TASK INSTRUCTIONS => Among the entries, find the lines with the string "COIL" and report them.

AVAILABLE RECORDS =>
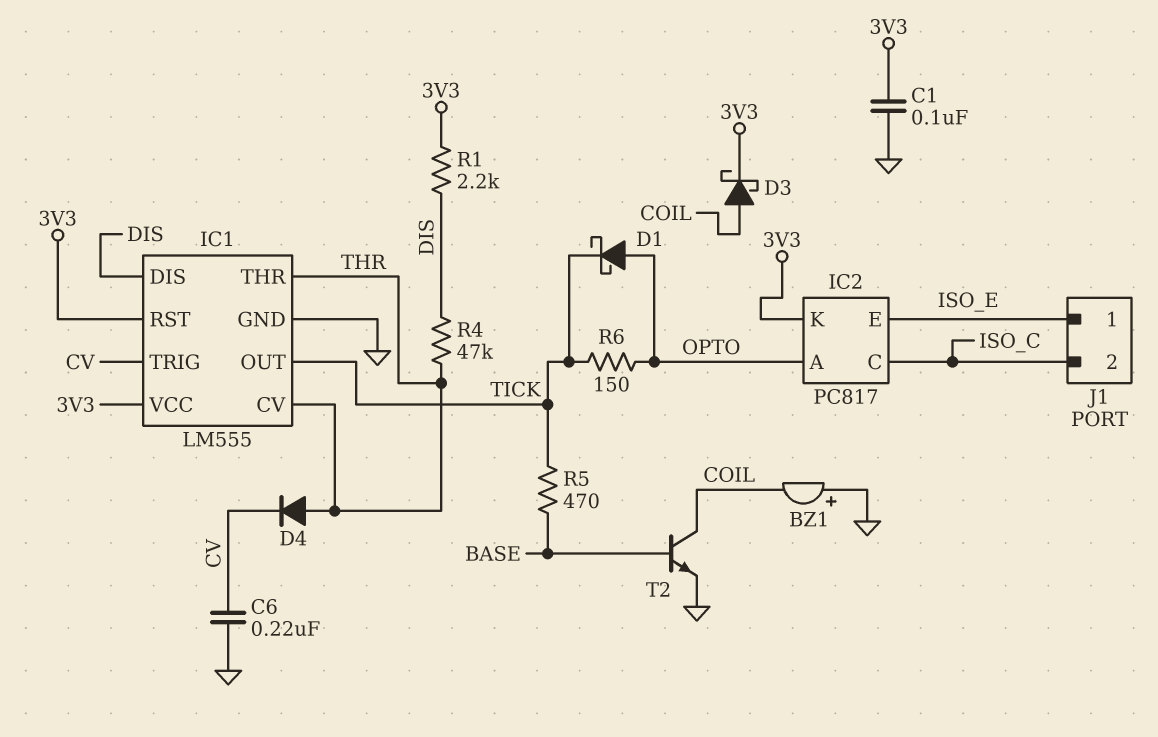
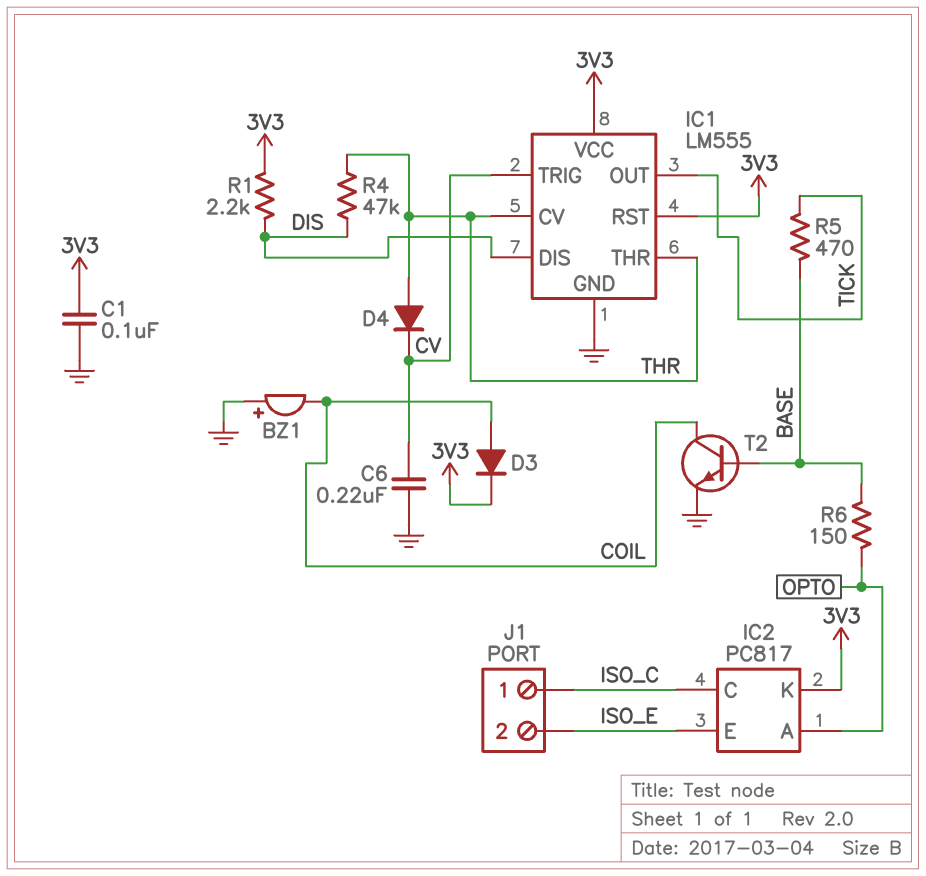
D1: schottky (A OPTO, K TICK) -> none
D3: schottky (A COIL, K 3V3) -> diode (A COIL, K 3V3)
J1 pin 1: ISO_E -> ISO_C
J1 pin 2: ISO_C -> ISO_E
R6: 150 (OPTO, TICK) -> 150 (BASE, OPTO)

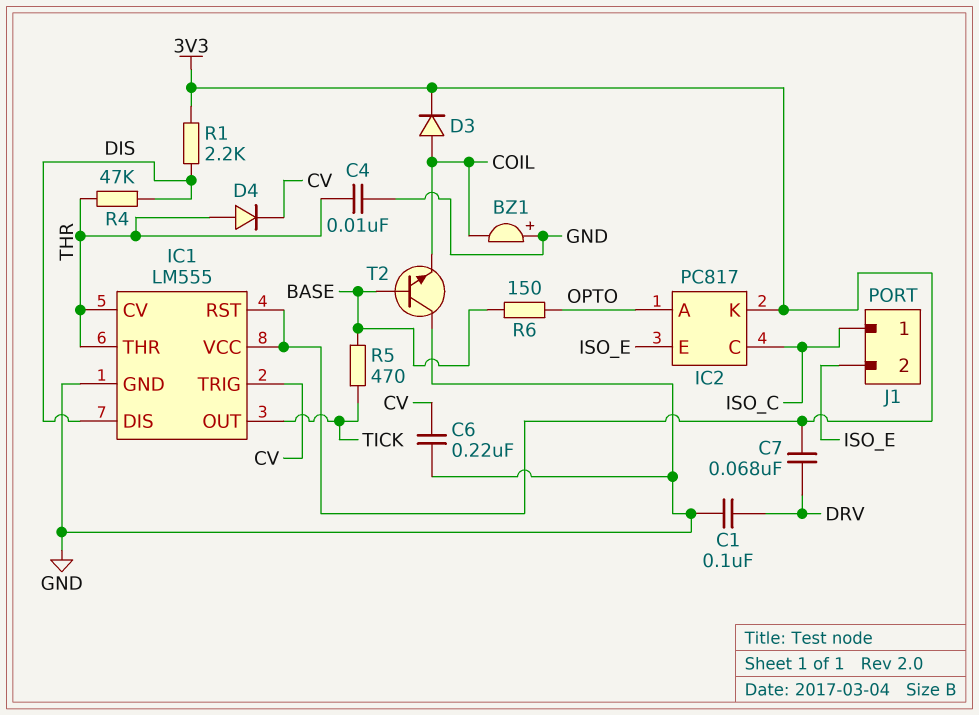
C1: 100nF (3V3, GND) -> 100nF (DRV, GND)
C4: none -> 10nF (GND, THR)
C7: none -> 68nF (3V3, DRV)
T2: NPN (B BASE, C COIL, E GND) -> NPN (B BASE, C GND, E COIL)

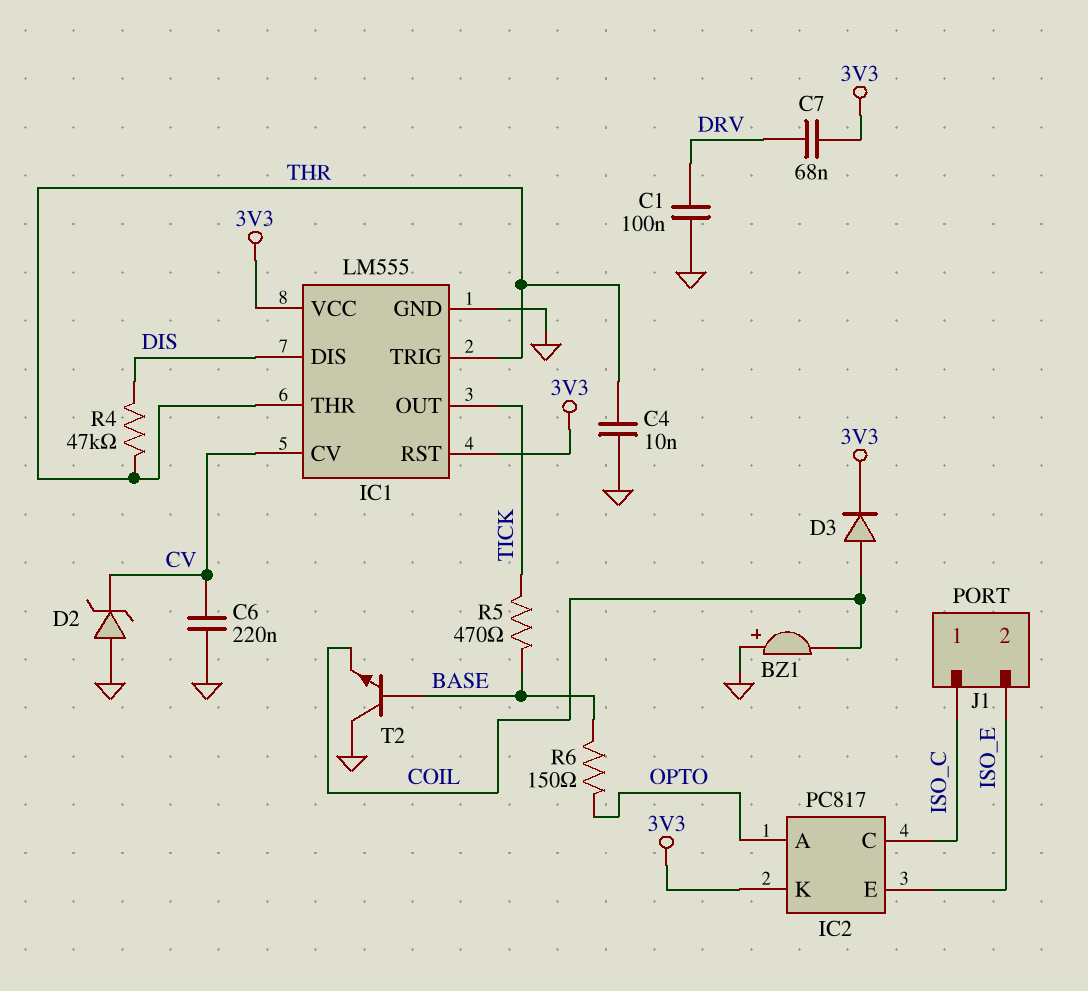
D2: none -> zener (A GND, K CV)
D4: diode (A THR, K CV) -> none
IC1 pin CV: THR -> CV
IC1 pin TRIG: CV -> THR
R1: 2.2k (3V3, DIS) -> none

RESPONSE TO THIS TASK =>
D3: schottky (A COIL, K 3V3) -> diode (A COIL, K 3V3)
T2: NPN (B BASE, C COIL, E GND) -> NPN (B BASE, C GND, E COIL)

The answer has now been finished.